↓

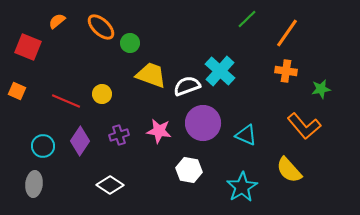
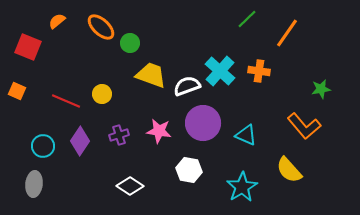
orange cross: moved 27 px left
white diamond: moved 20 px right, 1 px down
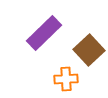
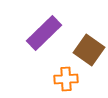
brown square: rotated 12 degrees counterclockwise
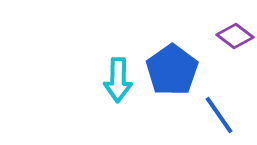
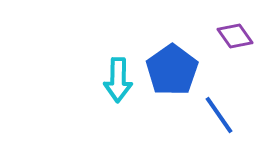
purple diamond: rotated 18 degrees clockwise
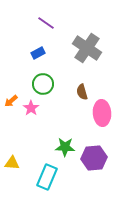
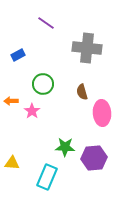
gray cross: rotated 28 degrees counterclockwise
blue rectangle: moved 20 px left, 2 px down
orange arrow: rotated 40 degrees clockwise
pink star: moved 1 px right, 3 px down
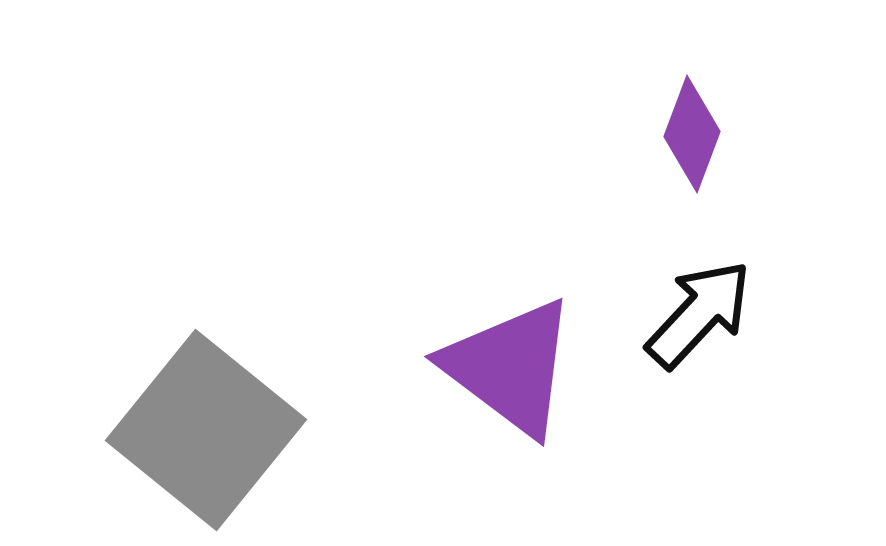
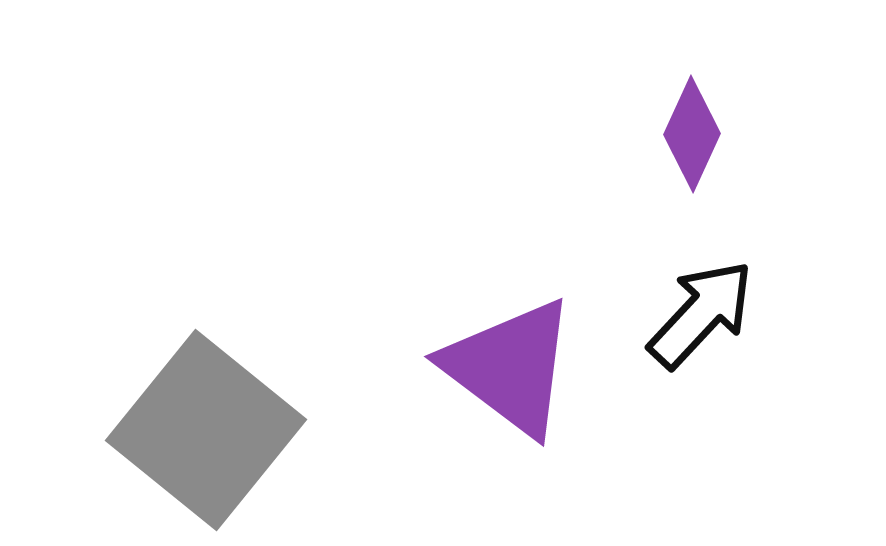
purple diamond: rotated 4 degrees clockwise
black arrow: moved 2 px right
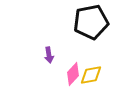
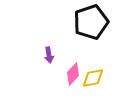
black pentagon: rotated 8 degrees counterclockwise
yellow diamond: moved 2 px right, 3 px down
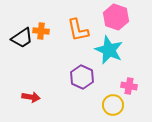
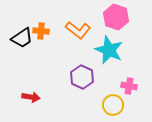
orange L-shape: rotated 40 degrees counterclockwise
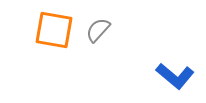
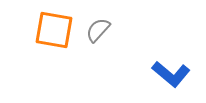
blue L-shape: moved 4 px left, 2 px up
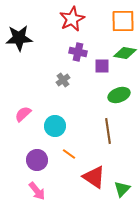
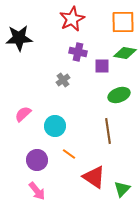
orange square: moved 1 px down
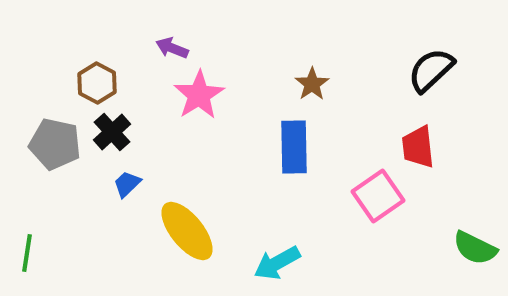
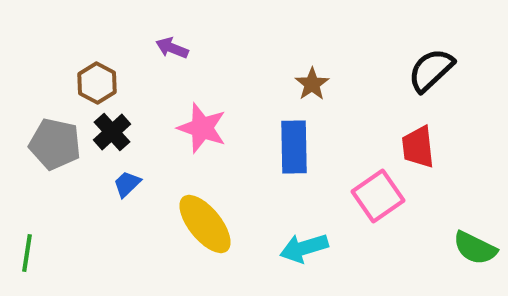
pink star: moved 3 px right, 33 px down; rotated 21 degrees counterclockwise
yellow ellipse: moved 18 px right, 7 px up
cyan arrow: moved 27 px right, 15 px up; rotated 12 degrees clockwise
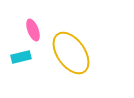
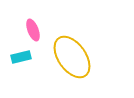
yellow ellipse: moved 1 px right, 4 px down
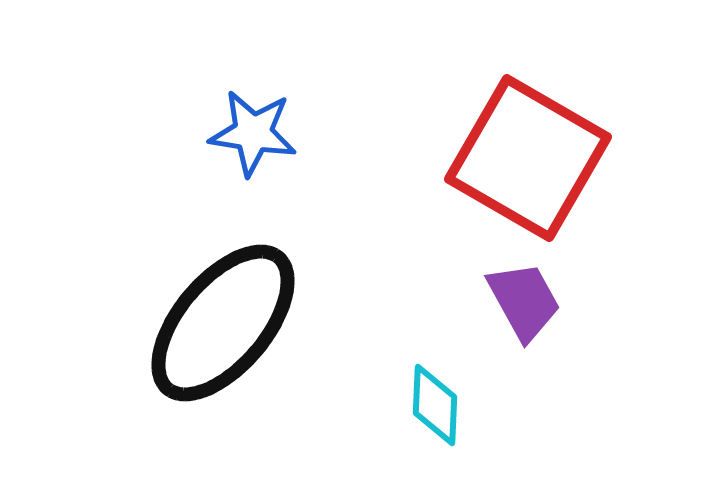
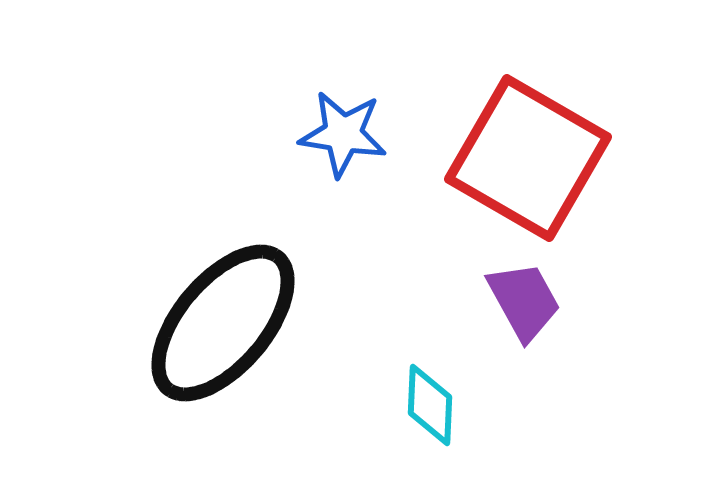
blue star: moved 90 px right, 1 px down
cyan diamond: moved 5 px left
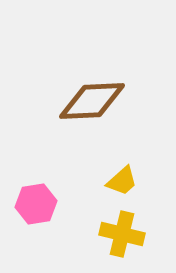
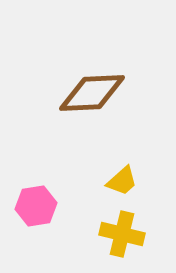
brown diamond: moved 8 px up
pink hexagon: moved 2 px down
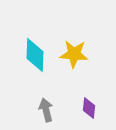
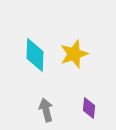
yellow star: rotated 24 degrees counterclockwise
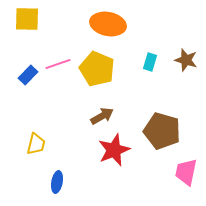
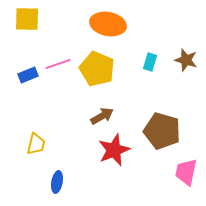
blue rectangle: rotated 24 degrees clockwise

↑

The answer must be the full listing, restated word for word, with no pictures in it.

orange cross: moved 27 px left
white diamond: moved 20 px right, 1 px down
brown square: rotated 12 degrees counterclockwise
purple diamond: rotated 18 degrees clockwise
gray cross: rotated 28 degrees counterclockwise
blue rectangle: moved 20 px left, 2 px down
orange arrow: rotated 40 degrees clockwise
pink star: moved 1 px right, 3 px down
purple diamond: rotated 4 degrees clockwise
black arrow: moved 2 px right
black pentagon: rotated 8 degrees counterclockwise
yellow diamond: moved 2 px right, 3 px down
orange L-shape: rotated 40 degrees counterclockwise
blue L-shape: moved 4 px left, 2 px up
orange square: moved 1 px down
pink star: moved 3 px right, 33 px down; rotated 21 degrees counterclockwise
yellow ellipse: moved 18 px right, 7 px up
cyan arrow: moved 27 px right, 15 px up; rotated 12 degrees clockwise
yellow ellipse: moved 1 px right, 4 px down
blue star: moved 90 px right, 1 px down
cyan diamond: moved 5 px left
brown diamond: moved 8 px up
pink hexagon: moved 2 px down
yellow star: rotated 24 degrees counterclockwise
blue rectangle: rotated 24 degrees clockwise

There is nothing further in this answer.